Reproduce the top of the data verbatim, through and including the line that contains "D3: schottky (A VA, K".

══ INPUT DATA

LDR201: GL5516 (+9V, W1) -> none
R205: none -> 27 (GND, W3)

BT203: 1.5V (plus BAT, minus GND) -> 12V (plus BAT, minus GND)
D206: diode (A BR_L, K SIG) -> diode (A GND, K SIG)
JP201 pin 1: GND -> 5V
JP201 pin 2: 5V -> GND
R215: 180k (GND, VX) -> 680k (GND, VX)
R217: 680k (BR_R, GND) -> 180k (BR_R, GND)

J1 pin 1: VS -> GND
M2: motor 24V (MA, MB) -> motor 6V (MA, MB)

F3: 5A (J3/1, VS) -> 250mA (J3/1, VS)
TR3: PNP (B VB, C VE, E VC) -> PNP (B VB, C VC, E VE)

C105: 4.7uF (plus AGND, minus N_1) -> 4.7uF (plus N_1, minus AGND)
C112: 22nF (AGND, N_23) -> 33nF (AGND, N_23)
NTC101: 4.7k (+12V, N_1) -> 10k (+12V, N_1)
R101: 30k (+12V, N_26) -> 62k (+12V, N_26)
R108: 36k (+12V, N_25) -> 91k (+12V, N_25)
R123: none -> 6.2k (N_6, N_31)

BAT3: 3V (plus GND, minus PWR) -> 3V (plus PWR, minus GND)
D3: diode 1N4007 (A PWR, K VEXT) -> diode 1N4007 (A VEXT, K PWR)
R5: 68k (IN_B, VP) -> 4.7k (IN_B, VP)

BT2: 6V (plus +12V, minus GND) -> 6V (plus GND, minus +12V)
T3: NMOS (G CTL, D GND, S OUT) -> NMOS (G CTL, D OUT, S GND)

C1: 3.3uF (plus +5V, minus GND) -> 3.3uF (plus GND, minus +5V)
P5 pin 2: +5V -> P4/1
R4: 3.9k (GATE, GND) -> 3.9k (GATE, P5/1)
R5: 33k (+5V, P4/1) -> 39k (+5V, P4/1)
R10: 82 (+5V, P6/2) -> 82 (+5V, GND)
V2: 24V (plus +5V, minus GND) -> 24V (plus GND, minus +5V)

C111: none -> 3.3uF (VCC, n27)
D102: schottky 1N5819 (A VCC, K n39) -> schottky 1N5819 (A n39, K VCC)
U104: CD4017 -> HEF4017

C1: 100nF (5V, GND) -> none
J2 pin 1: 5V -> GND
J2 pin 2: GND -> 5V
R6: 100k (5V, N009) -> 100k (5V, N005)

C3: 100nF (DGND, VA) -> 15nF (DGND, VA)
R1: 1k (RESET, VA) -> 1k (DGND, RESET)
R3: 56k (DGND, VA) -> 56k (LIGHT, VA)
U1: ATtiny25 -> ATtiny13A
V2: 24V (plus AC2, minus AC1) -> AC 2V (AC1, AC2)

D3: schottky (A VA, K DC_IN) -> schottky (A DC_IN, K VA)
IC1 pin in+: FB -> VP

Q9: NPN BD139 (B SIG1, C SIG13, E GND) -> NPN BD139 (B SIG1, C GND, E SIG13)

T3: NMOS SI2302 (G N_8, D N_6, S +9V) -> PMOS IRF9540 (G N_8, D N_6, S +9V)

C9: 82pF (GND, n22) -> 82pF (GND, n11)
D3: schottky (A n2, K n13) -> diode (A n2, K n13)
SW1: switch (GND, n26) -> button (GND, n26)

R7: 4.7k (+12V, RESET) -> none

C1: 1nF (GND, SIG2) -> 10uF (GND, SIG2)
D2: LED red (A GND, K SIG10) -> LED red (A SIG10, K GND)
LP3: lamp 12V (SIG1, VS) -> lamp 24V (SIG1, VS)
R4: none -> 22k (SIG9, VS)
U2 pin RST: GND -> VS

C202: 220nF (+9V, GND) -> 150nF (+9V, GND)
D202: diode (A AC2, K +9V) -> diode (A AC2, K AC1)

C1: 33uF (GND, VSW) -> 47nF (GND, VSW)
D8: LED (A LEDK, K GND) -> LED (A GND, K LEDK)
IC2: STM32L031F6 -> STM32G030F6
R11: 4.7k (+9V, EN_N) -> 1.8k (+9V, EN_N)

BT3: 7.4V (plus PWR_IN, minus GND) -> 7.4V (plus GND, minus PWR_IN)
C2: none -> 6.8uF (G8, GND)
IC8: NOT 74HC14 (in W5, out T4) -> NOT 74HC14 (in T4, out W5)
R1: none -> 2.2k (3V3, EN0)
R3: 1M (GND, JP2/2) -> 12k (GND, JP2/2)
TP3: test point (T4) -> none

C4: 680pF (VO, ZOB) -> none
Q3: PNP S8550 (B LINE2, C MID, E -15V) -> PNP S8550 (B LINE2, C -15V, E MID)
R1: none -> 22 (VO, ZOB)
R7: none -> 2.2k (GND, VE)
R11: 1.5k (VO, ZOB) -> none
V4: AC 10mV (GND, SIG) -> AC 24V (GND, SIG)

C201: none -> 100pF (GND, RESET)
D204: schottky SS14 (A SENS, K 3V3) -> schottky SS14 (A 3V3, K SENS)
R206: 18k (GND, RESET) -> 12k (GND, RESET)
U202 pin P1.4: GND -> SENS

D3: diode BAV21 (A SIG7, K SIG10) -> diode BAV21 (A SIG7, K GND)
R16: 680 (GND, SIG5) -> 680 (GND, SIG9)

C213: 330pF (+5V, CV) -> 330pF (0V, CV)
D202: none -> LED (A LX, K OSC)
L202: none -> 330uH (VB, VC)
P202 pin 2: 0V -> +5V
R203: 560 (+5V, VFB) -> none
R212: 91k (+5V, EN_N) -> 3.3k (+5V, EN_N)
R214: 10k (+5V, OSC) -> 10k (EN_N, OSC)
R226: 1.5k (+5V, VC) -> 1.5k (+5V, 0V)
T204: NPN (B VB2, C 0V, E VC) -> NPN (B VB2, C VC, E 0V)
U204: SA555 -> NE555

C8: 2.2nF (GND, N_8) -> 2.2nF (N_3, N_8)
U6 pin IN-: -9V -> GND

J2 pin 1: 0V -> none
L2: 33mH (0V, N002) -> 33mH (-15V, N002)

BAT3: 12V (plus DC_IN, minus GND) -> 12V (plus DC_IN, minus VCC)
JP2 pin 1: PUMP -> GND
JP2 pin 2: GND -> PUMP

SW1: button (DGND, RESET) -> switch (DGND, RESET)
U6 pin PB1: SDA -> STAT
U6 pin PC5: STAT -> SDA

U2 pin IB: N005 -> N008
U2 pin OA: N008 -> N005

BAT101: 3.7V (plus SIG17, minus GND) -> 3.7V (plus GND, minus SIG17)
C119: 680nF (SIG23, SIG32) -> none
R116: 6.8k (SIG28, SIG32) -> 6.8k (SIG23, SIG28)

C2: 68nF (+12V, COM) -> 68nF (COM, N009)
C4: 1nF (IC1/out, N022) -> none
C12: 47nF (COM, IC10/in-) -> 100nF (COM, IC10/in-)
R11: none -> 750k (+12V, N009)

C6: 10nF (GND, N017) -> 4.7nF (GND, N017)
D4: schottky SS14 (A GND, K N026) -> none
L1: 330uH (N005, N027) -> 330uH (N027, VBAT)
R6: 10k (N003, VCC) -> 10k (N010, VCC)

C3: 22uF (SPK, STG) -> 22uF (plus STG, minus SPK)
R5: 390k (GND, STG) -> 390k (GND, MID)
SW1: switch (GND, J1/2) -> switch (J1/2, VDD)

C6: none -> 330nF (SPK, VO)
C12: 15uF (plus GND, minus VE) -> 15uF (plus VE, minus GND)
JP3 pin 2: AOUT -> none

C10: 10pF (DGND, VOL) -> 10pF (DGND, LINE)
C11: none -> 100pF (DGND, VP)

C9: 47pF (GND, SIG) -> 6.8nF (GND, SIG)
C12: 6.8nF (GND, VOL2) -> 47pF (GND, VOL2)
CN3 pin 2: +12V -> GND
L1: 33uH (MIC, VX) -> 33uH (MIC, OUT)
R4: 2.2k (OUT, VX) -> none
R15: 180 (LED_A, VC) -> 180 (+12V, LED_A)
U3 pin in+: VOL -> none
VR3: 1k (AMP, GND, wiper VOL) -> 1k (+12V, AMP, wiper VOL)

════

# TASK OUTPUT
LDR201: GL5516 (+9V, W1) -> none
R205: none -> 27 (GND, W3)

BT203: 1.5V (plus BAT, minus GND) -> 12V (plus BAT, minus GND)
D206: diode (A BR_L, K SIG) -> diode (A GND, K SIG)
JP201 pin 1: GND -> 5V
JP201 pin 2: 5V -> GND
R215: 180k (GND, VX) -> 680k (GND, VX)
R217: 680k (BR_R, GND) -> 180k (BR_R, GND)

J1 pin 1: VS -> GND
M2: motor 24V (MA, MB) -> motor 6V (MA, MB)

F3: 5A (J3/1, VS) -> 250mA (J3/1, VS)
TR3: PNP (B VB, C VE, E VC) -> PNP (B VB, C VC, E VE)

C105: 4.7uF (plus AGND, minus N_1) -> 4.7uF (plus N_1, minus AGND)
C112: 22nF (AGND, N_23) -> 33nF (AGND, N_23)
NTC101: 4.7k (+12V, N_1) -> 10k (+12V, N_1)
R101: 30k (+12V, N_26) -> 62k (+12V, N_26)
R108: 36k (+12V, N_25) -> 91k (+12V, N_25)
R123: none -> 6.2k (N_6, N_31)

BAT3: 3V (plus GND, minus PWR) -> 3V (plus PWR, minus GND)
D3: diode 1N4007 (A PWR, K VEXT) -> diode 1N4007 (A VEXT, K PWR)
R5: 68k (IN_B, VP) -> 4.7k (IN_B, VP)

BT2: 6V (plus +12V, minus GND) -> 6V (plus GND, minus +12V)
T3: NMOS (G CTL, D GND, S OUT) -> NMOS (G CTL, D OUT, S GND)

C1: 3.3uF (plus +5V, minus GND) -> 3.3uF (plus GND, minus +5V)
P5 pin 2: +5V -> P4/1
R4: 3.9k (GATE, GND) -> 3.9k (GATE, P5/1)
R5: 33k (+5V, P4/1) -> 39k (+5V, P4/1)
R10: 82 (+5V, P6/2) -> 82 (+5V, GND)
V2: 24V (plus +5V, minus GND) -> 24V (plus GND, minus +5V)

C111: none -> 3.3uF (VCC, n27)
D102: schottky 1N5819 (A VCC, K n39) -> schottky 1N5819 (A n39, K VCC)
U104: CD4017 -> HEF4017

C1: 100nF (5V, GND) -> none
J2 pin 1: 5V -> GND
J2 pin 2: GND -> 5V
R6: 100k (5V, N009) -> 100k (5V, N005)

C3: 100nF (DGND, VA) -> 15nF (DGND, VA)
R1: 1k (RESET, VA) -> 1k (DGND, RESET)
R3: 56k (DGND, VA) -> 56k (LIGHT, VA)
U1: ATtiny25 -> ATtiny13A
V2: 24V (plus AC2, minus AC1) -> AC 2V (AC1, AC2)

D3: schottky (A VA, K DC_IN) -> schottky (A DC_IN, K VA)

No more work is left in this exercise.